(WORK TO COMPLETE)
Search the listing below for the word "degrees", and copy every line in which it turns up.

(DATASET CONTENT)
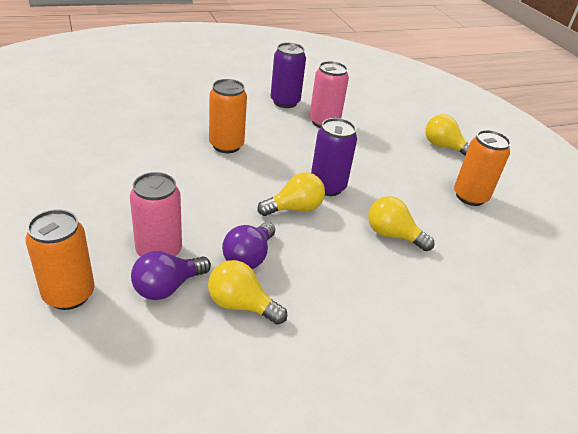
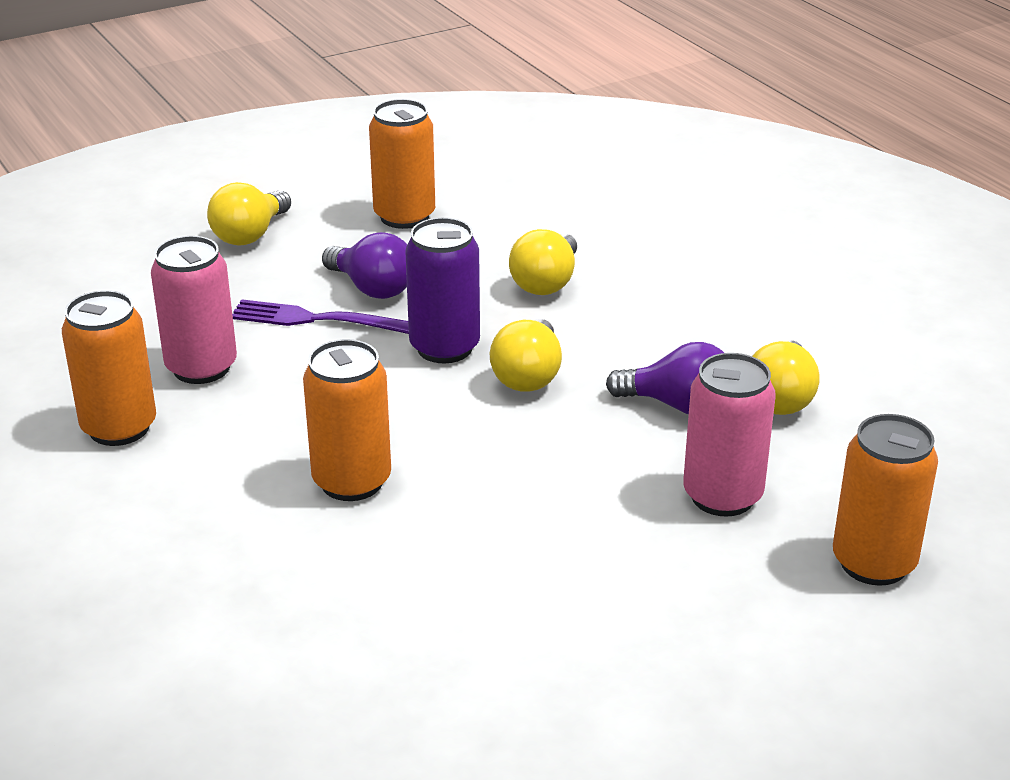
camera: 95 degrees left, 5 degrees down
(167, 287) = (792, 470): purple light bulb -> purple light bulb (372, 288)
(285, 102) = (119, 428): purple can -> orange can
(294, 208) = (528, 376): yellow light bulb -> yellow light bulb turned 135 degrees counterclockwise
(360, 154) = (315, 319): none -> purple fork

(WRITTEN ANSWER)
camera: 95 degrees left, 5 degrees down
(294, 208) = (528, 376): yellow light bulb -> yellow light bulb turned 135 degrees counterclockwise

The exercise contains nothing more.